[Version difference data]
*** Begin section ***

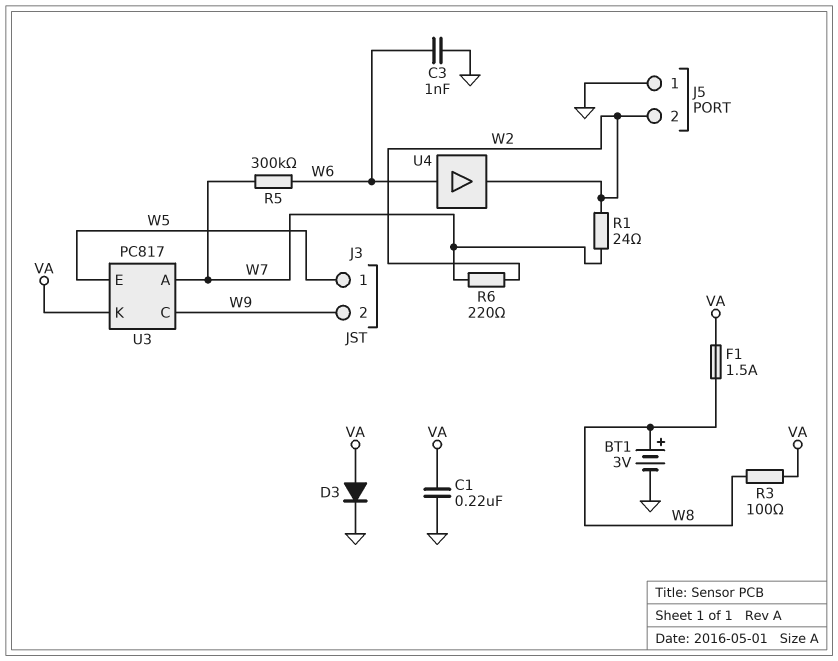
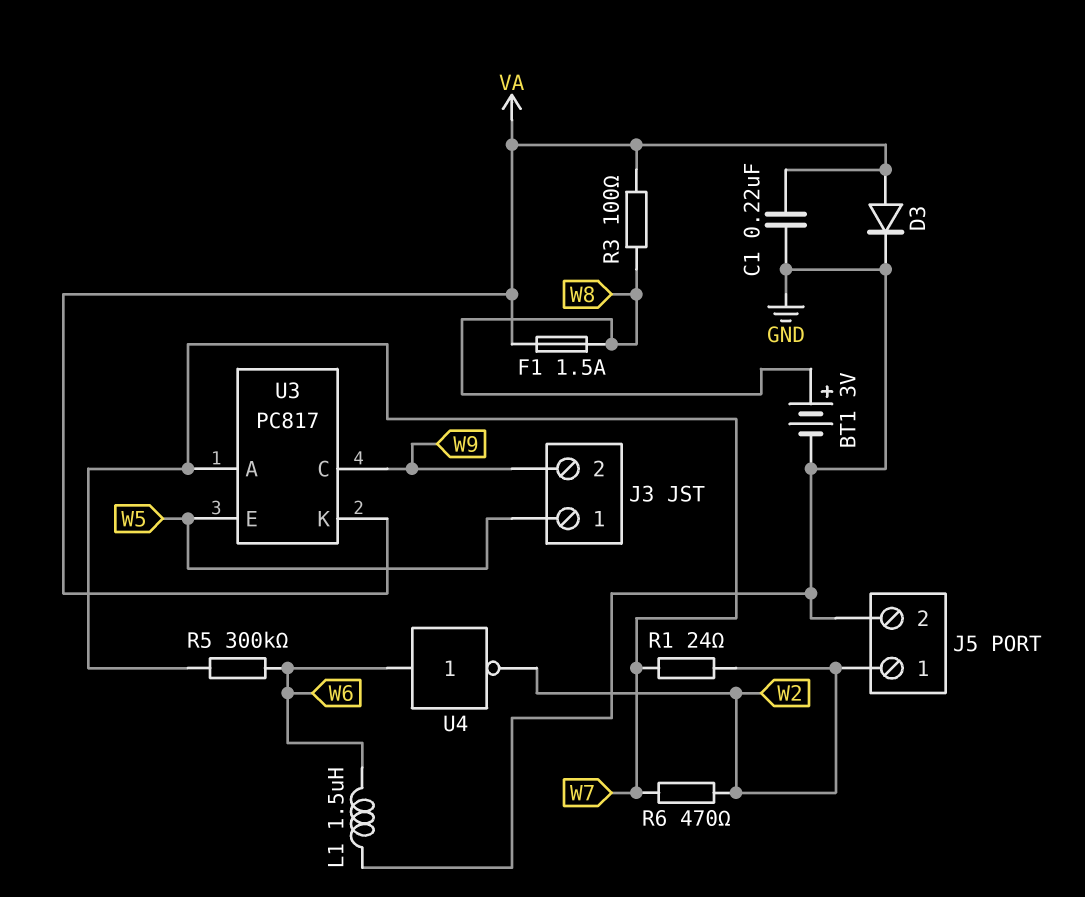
C3: 1nF (GND, W6) -> none
J5 pin 1: GND -> W2
J5 pin 2: W2 -> GND
L1: none -> 1.5uH (GND, W6)
R6: 220 (W2, W7) -> 470 (W2, W7)
U4: buffer (in W6, out W2) -> NOT (in W6, out W2)

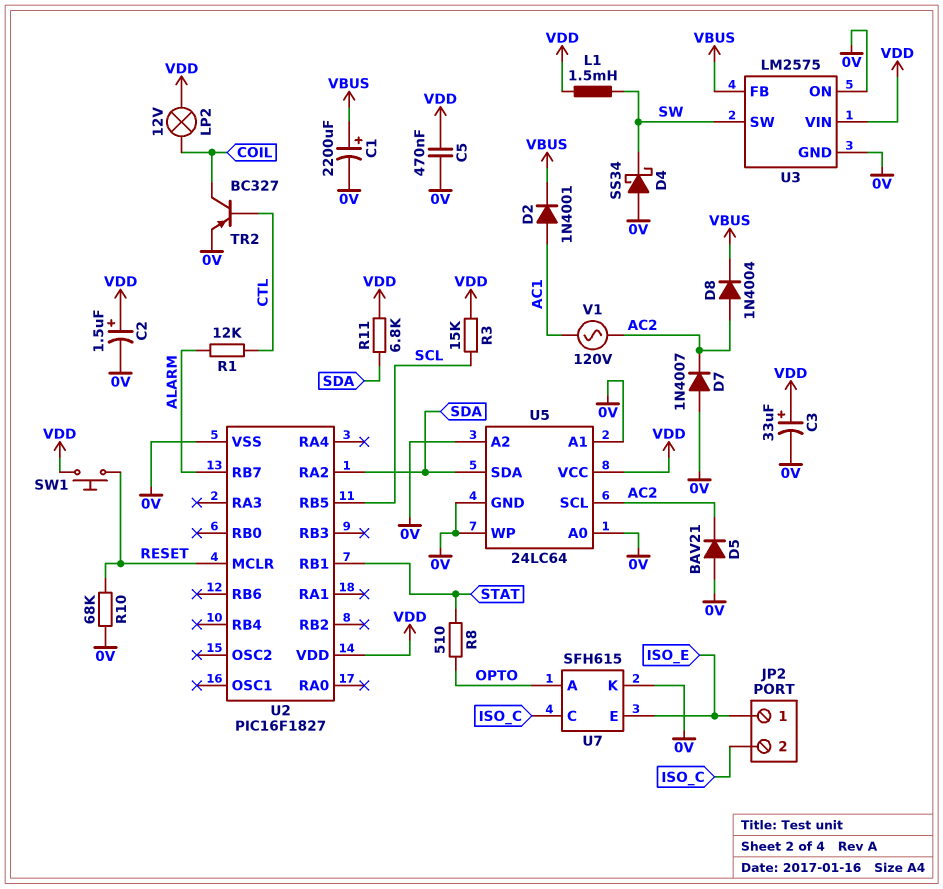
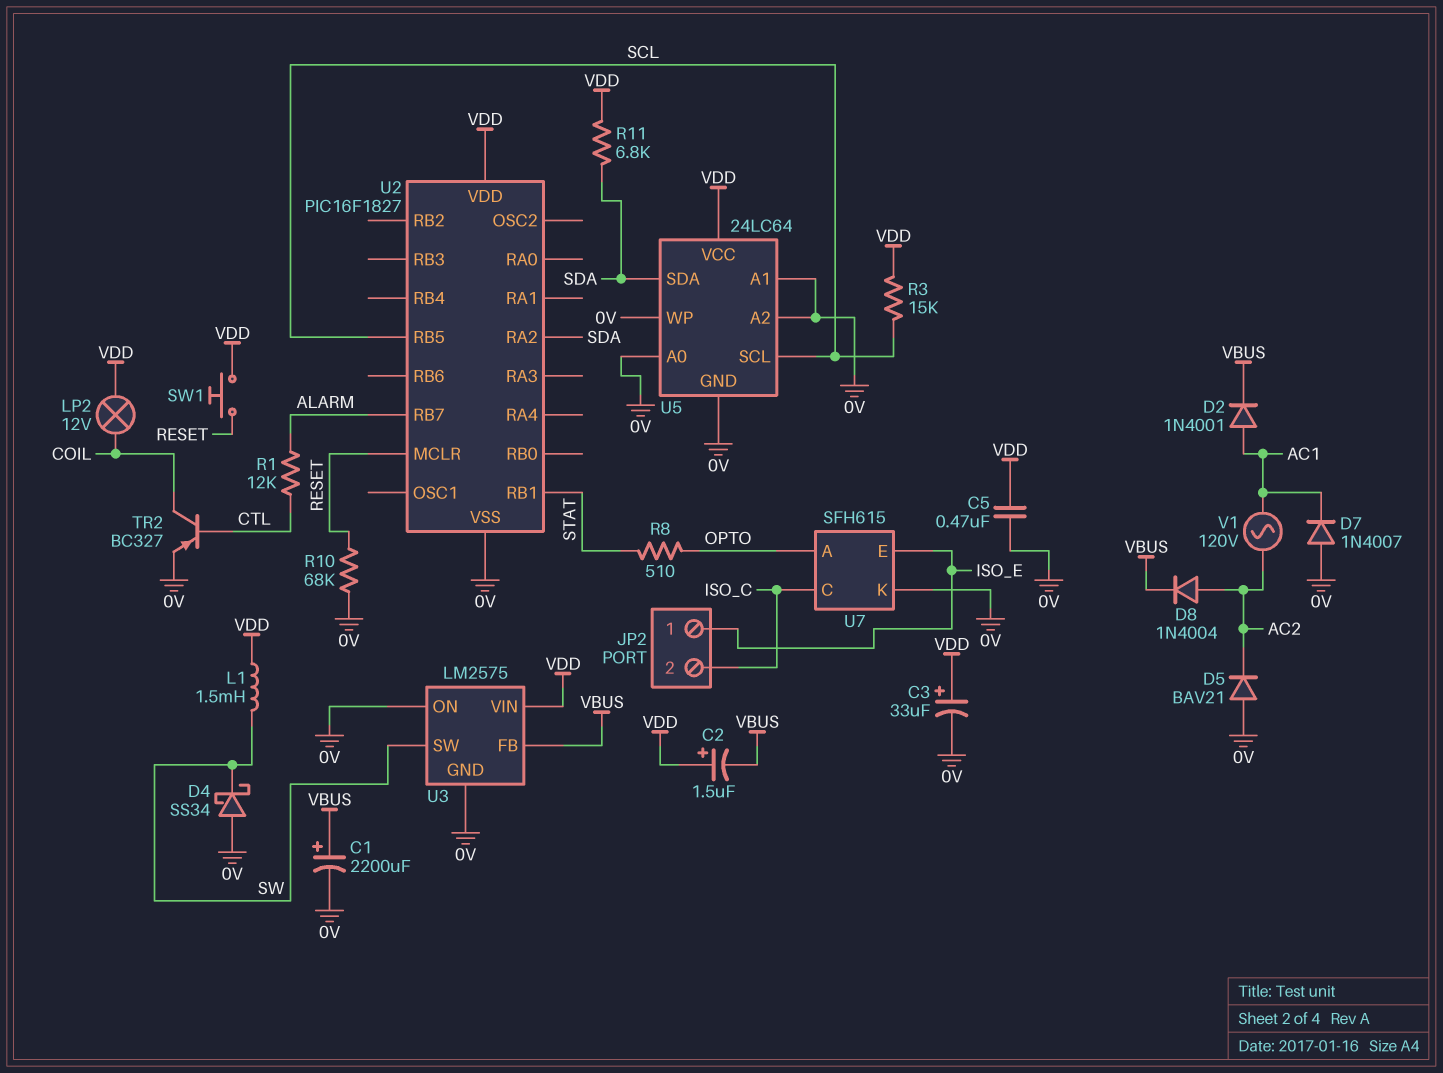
C2: 1.5uF (plus VDD, minus 0V) -> 1.5uF (plus VDD, minus VBUS)
D7: diode 1N4007 (A 0V, K AC2) -> diode 1N4007 (A 0V, K AC1)
U5 pin SCL: AC2 -> SCL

*** End section ***

WHAT YOU WILL DO:
The result should be the same data as above, line for line, with the pictures gone.

TASK RESPONSE:
C3: 1nF (GND, W6) -> none
J5 pin 1: GND -> W2
J5 pin 2: W2 -> GND
L1: none -> 1.5uH (GND, W6)
R6: 220 (W2, W7) -> 470 (W2, W7)
U4: buffer (in W6, out W2) -> NOT (in W6, out W2)

C2: 1.5uF (plus VDD, minus 0V) -> 1.5uF (plus VDD, minus VBUS)
D7: diode 1N4007 (A 0V, K AC2) -> diode 1N4007 (A 0V, K AC1)
U5 pin SCL: AC2 -> SCL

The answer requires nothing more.